• PROBLEM TO SOLVE: Return each line of the records holding the string "VEXT".

Items from a data source
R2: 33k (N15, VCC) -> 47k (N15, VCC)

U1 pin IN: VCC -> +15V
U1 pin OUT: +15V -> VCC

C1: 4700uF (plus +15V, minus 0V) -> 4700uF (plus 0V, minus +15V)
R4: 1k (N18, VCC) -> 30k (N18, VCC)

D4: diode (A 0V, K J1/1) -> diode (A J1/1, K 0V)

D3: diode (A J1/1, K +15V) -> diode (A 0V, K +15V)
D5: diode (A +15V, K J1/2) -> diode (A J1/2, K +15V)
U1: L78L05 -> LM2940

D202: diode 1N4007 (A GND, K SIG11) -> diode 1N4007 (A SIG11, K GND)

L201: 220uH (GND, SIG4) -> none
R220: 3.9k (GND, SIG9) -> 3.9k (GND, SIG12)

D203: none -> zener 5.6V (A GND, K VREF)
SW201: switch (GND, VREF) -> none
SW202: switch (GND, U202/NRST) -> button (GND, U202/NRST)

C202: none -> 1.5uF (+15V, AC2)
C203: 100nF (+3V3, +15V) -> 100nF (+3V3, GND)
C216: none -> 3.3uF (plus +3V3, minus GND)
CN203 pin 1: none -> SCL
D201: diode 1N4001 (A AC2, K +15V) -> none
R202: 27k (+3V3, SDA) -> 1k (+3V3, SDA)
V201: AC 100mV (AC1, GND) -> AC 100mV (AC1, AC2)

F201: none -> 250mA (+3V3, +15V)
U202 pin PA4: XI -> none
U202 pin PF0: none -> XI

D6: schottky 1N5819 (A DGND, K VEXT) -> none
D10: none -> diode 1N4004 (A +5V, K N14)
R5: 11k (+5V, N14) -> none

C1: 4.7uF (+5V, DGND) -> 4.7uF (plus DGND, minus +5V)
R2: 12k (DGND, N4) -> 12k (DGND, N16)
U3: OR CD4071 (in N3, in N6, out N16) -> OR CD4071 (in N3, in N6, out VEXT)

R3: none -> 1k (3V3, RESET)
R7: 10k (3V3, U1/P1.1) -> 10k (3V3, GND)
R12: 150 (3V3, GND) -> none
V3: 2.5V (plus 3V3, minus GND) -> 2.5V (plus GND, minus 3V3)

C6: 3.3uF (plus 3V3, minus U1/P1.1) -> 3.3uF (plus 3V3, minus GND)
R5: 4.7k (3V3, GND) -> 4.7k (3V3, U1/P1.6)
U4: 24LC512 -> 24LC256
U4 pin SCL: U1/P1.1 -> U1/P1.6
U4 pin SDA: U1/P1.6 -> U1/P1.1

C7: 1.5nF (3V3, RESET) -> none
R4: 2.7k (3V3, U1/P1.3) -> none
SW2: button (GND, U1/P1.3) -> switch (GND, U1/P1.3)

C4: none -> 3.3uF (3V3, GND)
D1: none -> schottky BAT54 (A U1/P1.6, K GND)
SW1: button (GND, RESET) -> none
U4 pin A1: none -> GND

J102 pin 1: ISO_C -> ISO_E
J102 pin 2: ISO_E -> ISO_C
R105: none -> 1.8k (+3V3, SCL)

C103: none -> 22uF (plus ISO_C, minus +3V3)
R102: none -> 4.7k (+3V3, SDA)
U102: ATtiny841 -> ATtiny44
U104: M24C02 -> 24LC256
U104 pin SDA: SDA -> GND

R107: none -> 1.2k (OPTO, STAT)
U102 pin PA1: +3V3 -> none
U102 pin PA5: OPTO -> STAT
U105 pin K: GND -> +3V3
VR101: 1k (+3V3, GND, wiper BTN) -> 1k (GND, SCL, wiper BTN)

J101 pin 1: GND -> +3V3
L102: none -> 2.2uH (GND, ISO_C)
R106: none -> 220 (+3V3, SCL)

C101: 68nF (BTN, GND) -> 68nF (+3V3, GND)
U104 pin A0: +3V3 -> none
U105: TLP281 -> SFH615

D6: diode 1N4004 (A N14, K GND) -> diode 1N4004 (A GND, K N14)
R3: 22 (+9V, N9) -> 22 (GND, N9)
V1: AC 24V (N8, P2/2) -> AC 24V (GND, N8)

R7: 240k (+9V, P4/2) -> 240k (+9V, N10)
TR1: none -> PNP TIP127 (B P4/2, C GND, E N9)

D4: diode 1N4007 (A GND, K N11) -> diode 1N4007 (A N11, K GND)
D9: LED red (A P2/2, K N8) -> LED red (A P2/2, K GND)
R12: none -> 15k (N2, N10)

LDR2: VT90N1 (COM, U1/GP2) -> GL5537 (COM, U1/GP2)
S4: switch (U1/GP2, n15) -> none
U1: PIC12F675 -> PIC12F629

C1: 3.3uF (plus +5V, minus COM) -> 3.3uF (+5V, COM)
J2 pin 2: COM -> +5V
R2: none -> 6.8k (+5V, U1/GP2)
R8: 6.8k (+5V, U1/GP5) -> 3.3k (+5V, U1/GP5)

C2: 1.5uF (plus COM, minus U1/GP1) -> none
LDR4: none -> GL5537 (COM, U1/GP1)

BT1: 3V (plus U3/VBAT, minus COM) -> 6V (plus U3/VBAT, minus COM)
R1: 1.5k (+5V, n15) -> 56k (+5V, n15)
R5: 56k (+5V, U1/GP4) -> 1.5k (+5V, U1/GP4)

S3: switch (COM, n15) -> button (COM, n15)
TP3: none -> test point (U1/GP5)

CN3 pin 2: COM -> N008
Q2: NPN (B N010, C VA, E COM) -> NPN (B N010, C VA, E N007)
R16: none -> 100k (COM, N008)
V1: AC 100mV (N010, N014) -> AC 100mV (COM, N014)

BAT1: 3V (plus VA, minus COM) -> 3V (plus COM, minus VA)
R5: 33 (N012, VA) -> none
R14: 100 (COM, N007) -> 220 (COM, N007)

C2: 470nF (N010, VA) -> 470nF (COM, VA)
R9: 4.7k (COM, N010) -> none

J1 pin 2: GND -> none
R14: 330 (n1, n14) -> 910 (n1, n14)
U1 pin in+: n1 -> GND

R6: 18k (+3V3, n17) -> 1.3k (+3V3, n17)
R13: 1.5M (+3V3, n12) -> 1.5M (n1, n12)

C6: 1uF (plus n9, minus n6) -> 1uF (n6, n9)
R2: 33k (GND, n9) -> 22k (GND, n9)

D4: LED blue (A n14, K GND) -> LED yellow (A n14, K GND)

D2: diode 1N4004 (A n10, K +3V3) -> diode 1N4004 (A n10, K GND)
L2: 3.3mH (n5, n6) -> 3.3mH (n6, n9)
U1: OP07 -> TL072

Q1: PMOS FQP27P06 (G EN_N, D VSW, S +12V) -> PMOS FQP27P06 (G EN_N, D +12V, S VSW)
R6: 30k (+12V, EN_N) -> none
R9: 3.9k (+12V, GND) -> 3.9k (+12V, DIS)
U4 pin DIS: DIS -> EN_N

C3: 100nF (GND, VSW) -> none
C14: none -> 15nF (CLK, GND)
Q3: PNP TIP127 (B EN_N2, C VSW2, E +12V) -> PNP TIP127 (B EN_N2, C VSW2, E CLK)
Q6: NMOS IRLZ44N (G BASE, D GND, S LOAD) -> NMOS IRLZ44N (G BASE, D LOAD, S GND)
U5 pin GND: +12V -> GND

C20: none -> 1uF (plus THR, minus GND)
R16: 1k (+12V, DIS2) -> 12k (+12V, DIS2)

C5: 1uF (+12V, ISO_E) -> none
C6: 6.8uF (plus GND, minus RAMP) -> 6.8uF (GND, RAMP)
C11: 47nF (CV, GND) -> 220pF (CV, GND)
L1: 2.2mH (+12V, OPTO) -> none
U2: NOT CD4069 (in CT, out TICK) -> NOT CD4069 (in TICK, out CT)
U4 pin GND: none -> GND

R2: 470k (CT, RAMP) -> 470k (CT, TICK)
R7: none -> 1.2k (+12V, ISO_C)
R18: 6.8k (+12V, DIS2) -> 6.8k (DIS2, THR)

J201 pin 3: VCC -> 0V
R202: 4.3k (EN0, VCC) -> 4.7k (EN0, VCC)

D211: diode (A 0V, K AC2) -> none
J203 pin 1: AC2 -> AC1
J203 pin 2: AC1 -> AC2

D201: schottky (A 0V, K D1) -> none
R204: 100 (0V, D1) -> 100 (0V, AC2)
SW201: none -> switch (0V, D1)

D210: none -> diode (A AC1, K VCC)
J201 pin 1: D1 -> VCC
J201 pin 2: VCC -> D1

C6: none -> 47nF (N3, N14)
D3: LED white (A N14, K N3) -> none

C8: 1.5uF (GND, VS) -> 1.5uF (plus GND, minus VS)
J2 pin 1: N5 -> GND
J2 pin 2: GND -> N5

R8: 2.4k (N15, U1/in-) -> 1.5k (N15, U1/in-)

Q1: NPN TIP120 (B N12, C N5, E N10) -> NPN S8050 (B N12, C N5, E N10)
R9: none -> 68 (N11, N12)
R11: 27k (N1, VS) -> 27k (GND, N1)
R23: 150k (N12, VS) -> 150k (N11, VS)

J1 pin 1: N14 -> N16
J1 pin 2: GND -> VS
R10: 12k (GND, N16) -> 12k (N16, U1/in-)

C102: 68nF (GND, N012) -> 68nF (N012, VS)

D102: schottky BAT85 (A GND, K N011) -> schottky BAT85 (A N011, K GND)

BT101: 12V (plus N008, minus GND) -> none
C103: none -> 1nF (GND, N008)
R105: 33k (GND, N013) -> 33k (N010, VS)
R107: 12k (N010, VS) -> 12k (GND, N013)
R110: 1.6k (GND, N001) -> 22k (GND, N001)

• YOUR RESPONSE:
D6: schottky 1N5819 (A DGND, K VEXT) -> none
U3: OR CD4071 (in N3, in N6, out N16) -> OR CD4071 (in N3, in N6, out VEXT)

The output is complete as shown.